» Entries shown
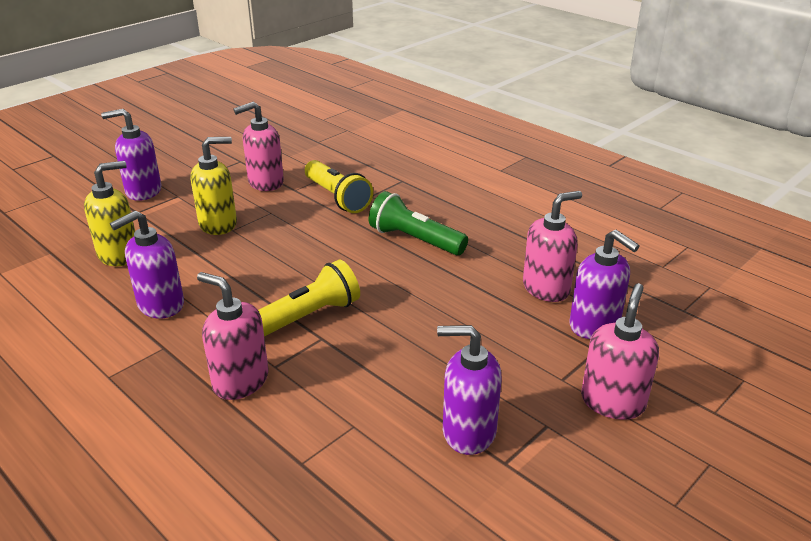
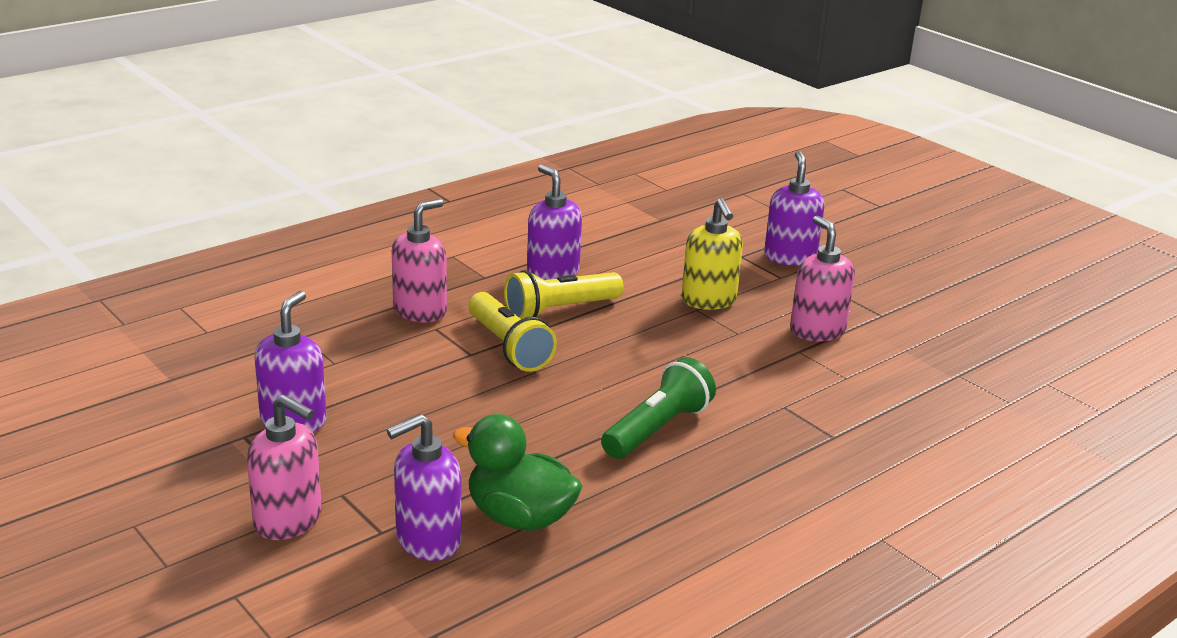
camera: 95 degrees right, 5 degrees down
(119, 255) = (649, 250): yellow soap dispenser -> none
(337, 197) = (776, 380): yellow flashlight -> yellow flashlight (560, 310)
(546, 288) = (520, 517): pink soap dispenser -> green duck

...

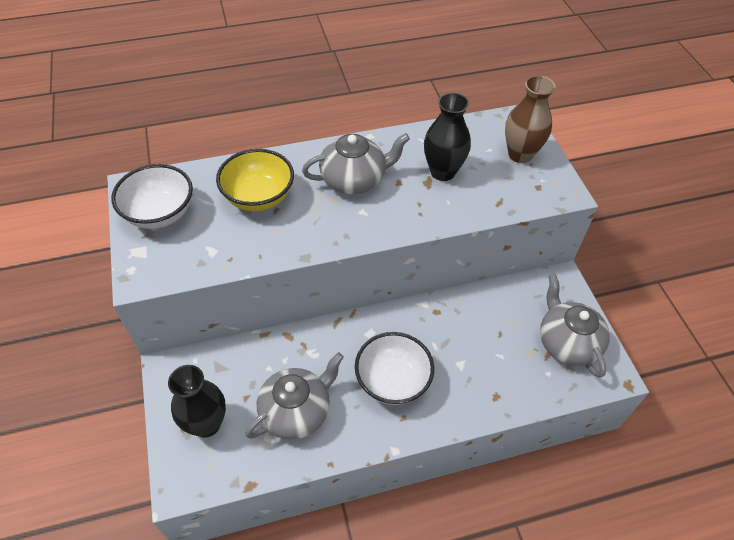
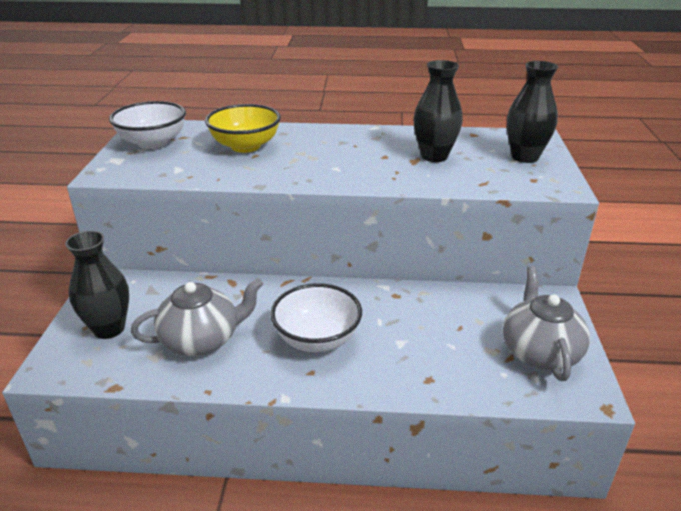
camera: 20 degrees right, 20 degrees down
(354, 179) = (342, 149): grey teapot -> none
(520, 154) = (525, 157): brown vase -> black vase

==

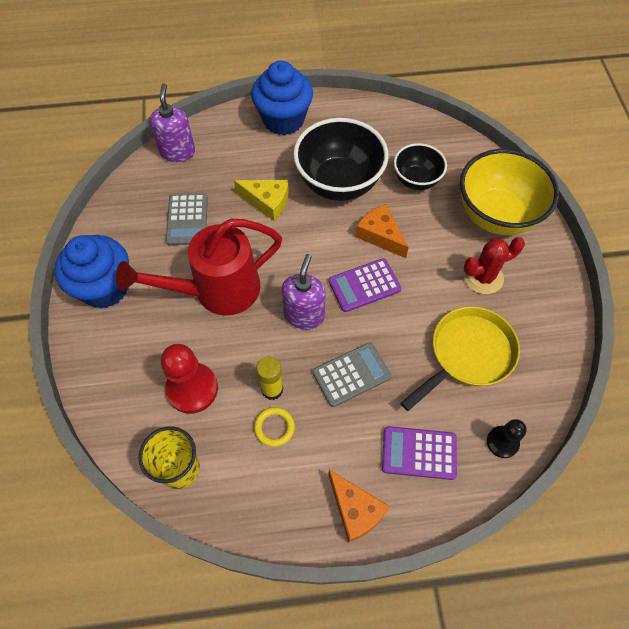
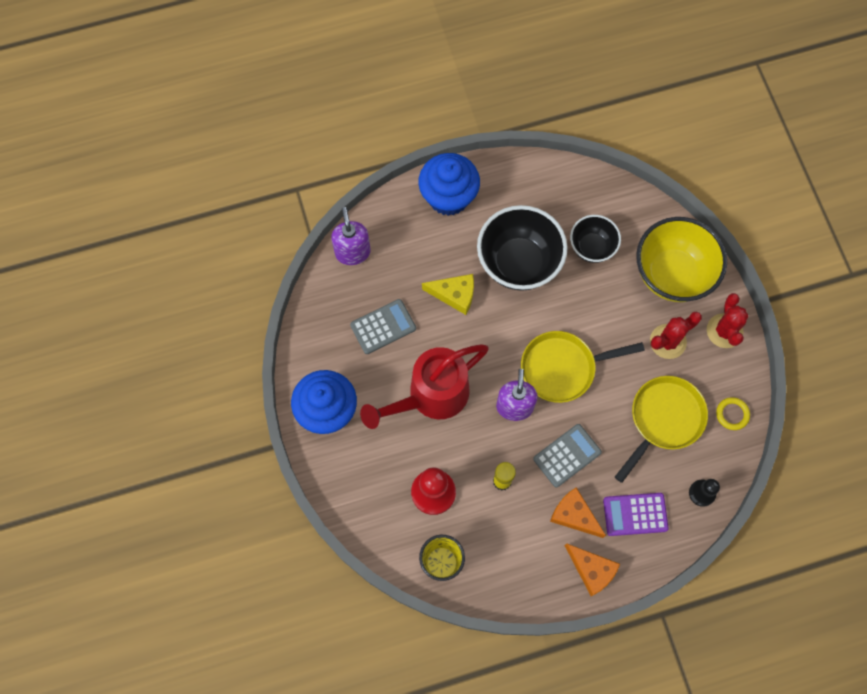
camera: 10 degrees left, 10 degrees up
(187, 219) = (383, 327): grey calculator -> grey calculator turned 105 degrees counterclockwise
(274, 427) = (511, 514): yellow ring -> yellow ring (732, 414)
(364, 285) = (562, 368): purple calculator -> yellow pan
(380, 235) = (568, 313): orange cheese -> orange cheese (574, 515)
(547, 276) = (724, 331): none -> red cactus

» What you have to do
From the material above, copy exactly the lines between the line holding "camera: 10 degrees left, 10 degrees up" and the line holding "(547, 276) = (724, 331): none -> red cactus", inclusive, and only those.

» Written answer
camera: 10 degrees left, 10 degrees up
(187, 219) = (383, 327): grey calculator -> grey calculator turned 105 degrees counterclockwise
(274, 427) = (511, 514): yellow ring -> yellow ring (732, 414)
(364, 285) = (562, 368): purple calculator -> yellow pan
(380, 235) = (568, 313): orange cheese -> orange cheese (574, 515)
(547, 276) = (724, 331): none -> red cactus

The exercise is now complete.